SUPPLIED RECORDS Start Marker

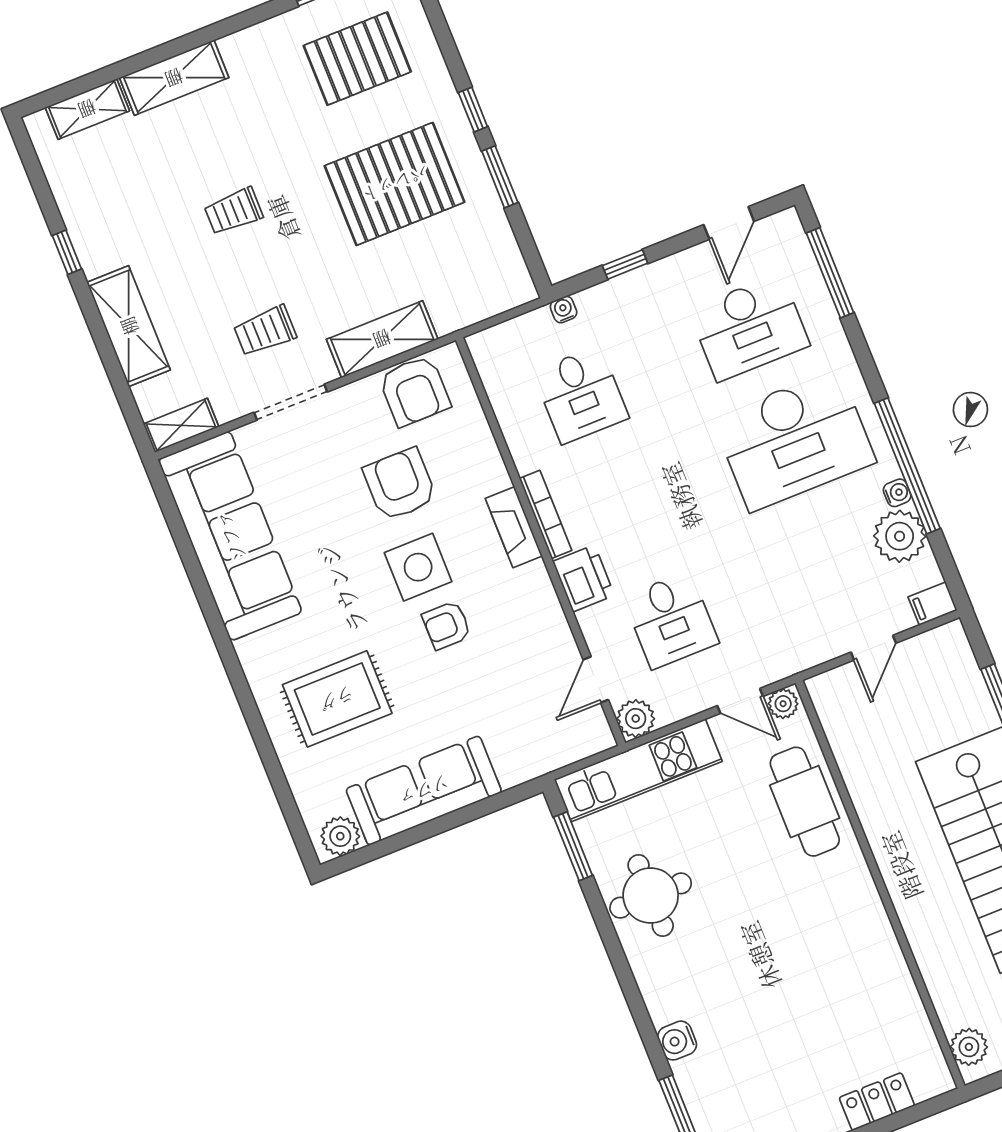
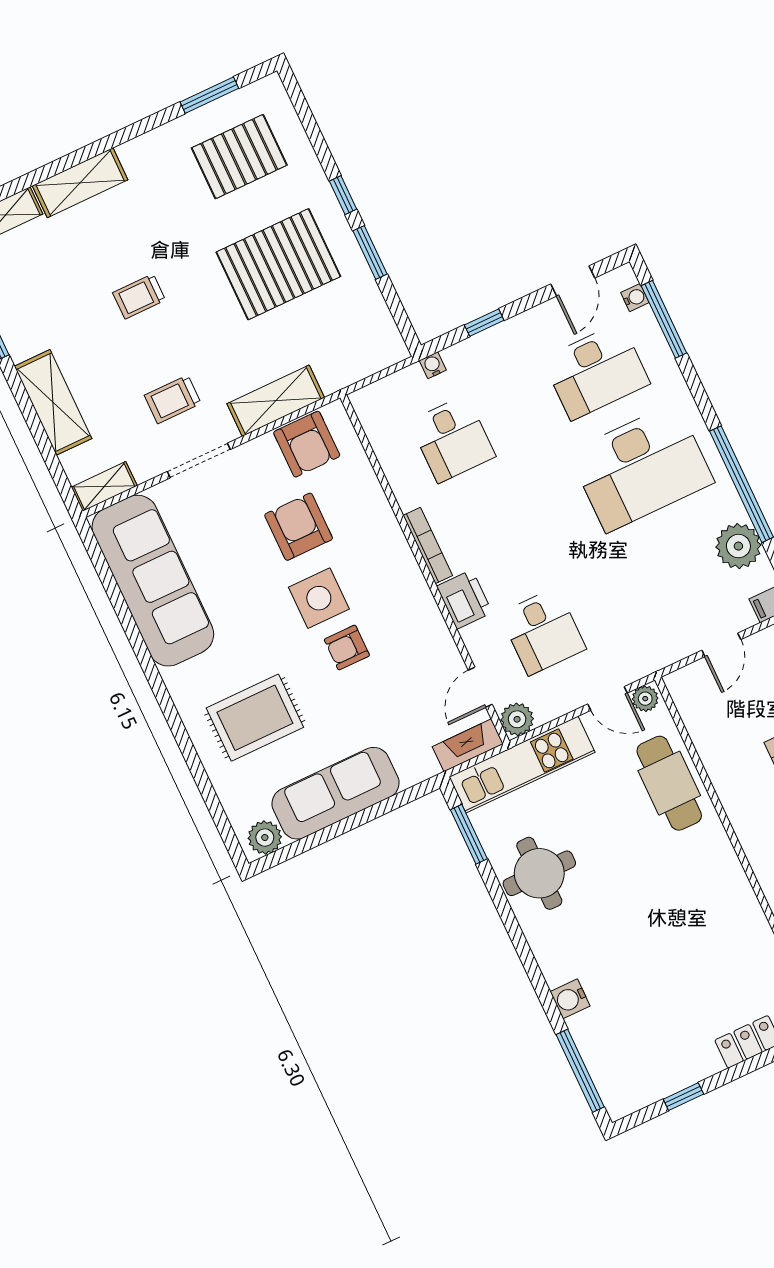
water cooler: (897, 493) -> (635, 298), moved
fireplace: (514, 527) -> (468, 745), moved, turned 90

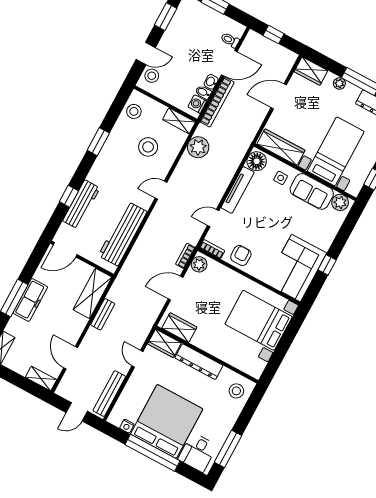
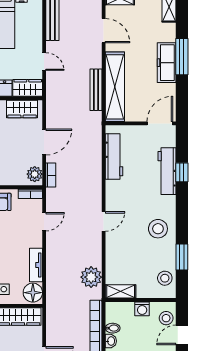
washing machine: (197, 104) -> (142, 309), moved, turned 90
window: (98, 142) -> (182, 257), moved
stool: (148, 147) -> (158, 229), moved
tv unit: (238, 190) -> (36, 265), width x0.71
workbench: (123, 234) -> (114, 157), width x0.73, depth x0.76
shelving: (93, 293) -> (115, 87), width x1.47
bench: (103, 314) -> (96, 90), width x1.36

SUPPLIED RECORDS End Marker

Each line above that has the word "turned" must be copied.

fireplace: (514, 527) -> (468, 745), moved, turned 90
washing machine: (197, 104) -> (142, 309), moved, turned 90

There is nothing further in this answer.